Records from a data collection
==========
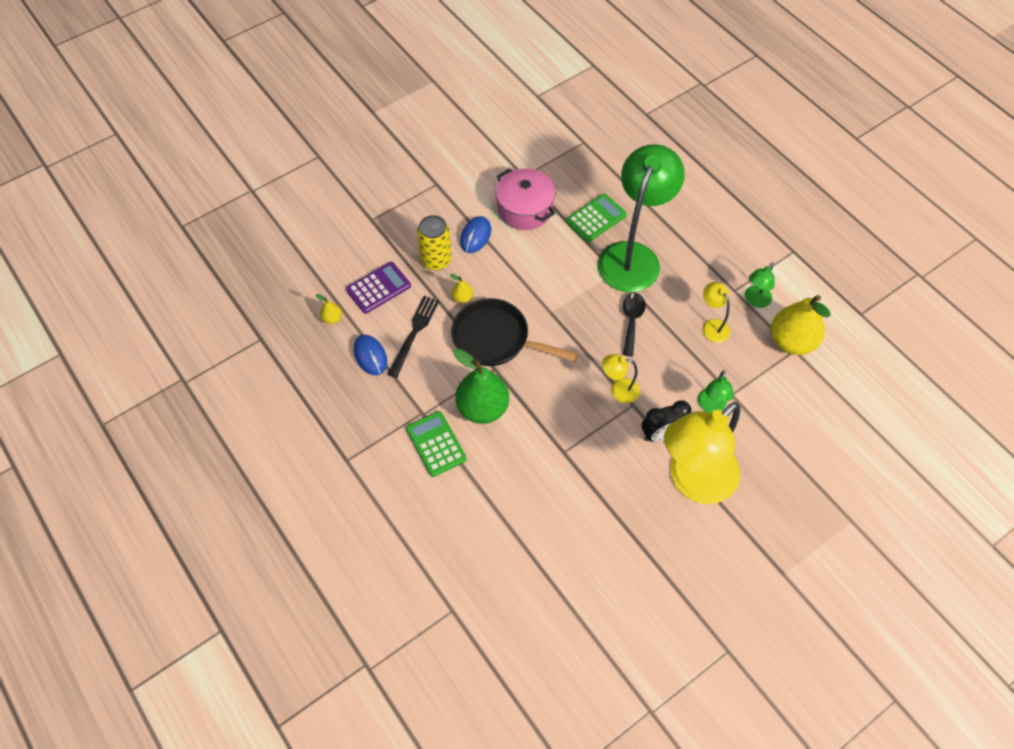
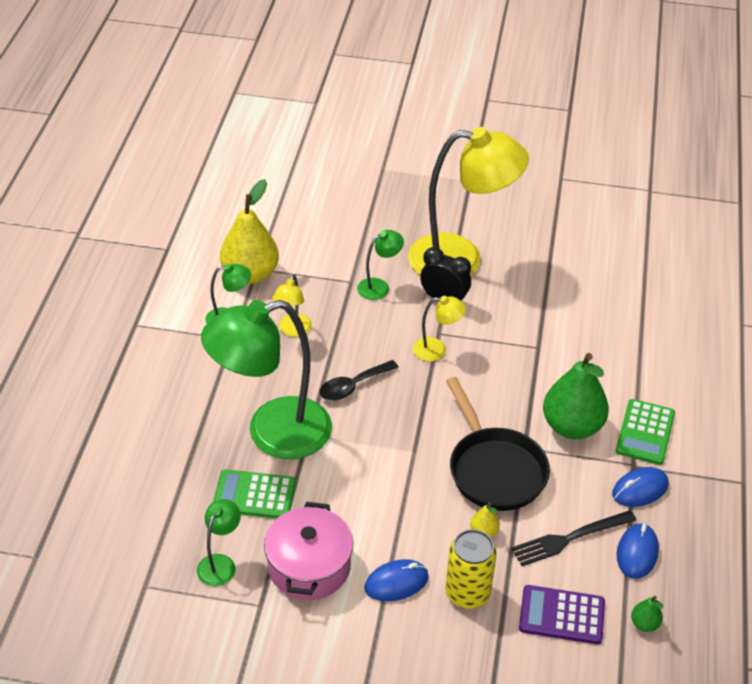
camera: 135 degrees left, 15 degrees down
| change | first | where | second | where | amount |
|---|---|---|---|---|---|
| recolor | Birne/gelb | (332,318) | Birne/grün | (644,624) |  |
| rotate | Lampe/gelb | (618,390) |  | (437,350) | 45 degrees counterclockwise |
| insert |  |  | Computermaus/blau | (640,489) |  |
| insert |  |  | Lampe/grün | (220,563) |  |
==========
**HOW TO COMPLETE THIS TASK**. Your copy should match the entries exactly, minus the pictures.

**YOUR SOLUTION**.
camera: 135 degrees left, 15 degrees down
| change | first | where | second | where | amount |
|---|---|---|---|---|---|
| recolor | Birne/gelb | (332,318) | Birne/grün | (644,624) |  |
| rotate | Lampe/gelb | (618,390) |  | (437,350) | 45 degrees counterclockwise |
| insert |  |  | Computermaus/blau | (640,489) |  |
| insert |  |  | Lampe/grün | (220,563) |  |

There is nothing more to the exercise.